▶ _AIM OF THE TASK_:
Among the lines below, copy exactly those from the one with "black hammer: 3 -> 1" through the one with "white trophy: 2 -> 3", counting both ends.

▶ _DATA FOR THIS TASK_:
..........
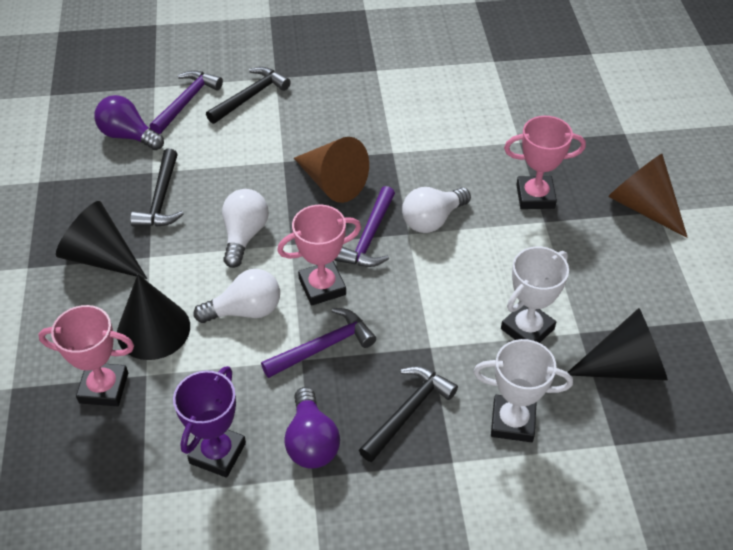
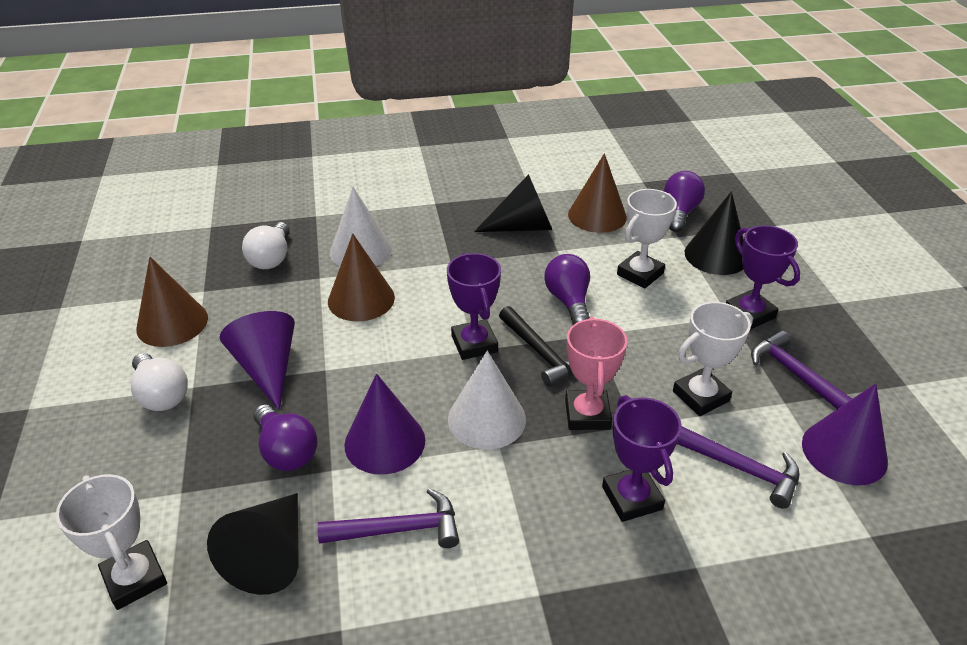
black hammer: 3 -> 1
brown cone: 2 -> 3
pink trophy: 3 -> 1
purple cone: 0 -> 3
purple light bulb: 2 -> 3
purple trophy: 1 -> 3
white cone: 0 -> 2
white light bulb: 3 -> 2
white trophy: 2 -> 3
..........
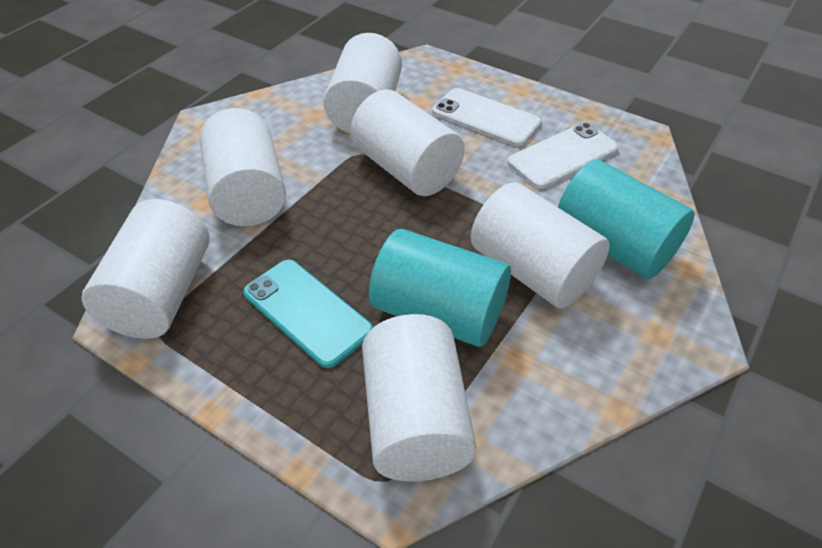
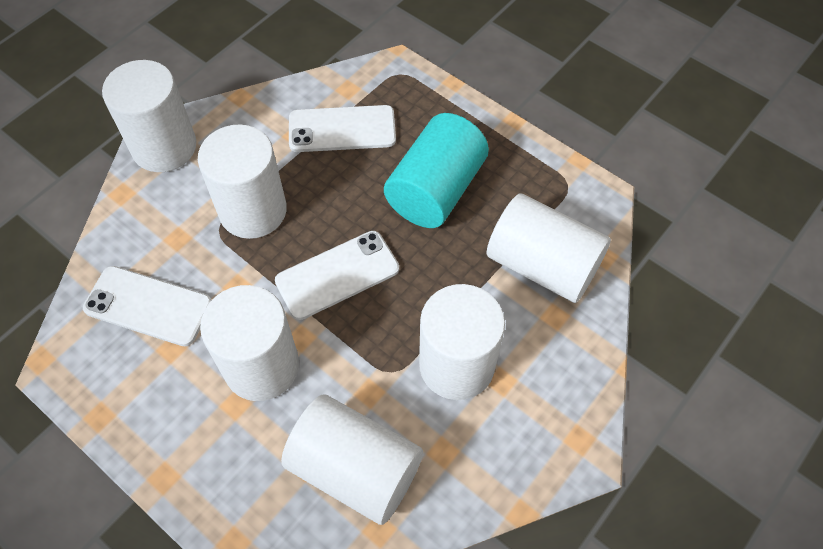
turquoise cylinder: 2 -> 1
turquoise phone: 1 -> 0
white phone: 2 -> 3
..........
▶ _TASK OUTPUT_:
black hammer: 3 -> 1
brown cone: 2 -> 3
pink trophy: 3 -> 1
purple cone: 0 -> 3
purple light bulb: 2 -> 3
purple trophy: 1 -> 3
white cone: 0 -> 2
white light bulb: 3 -> 2
white trophy: 2 -> 3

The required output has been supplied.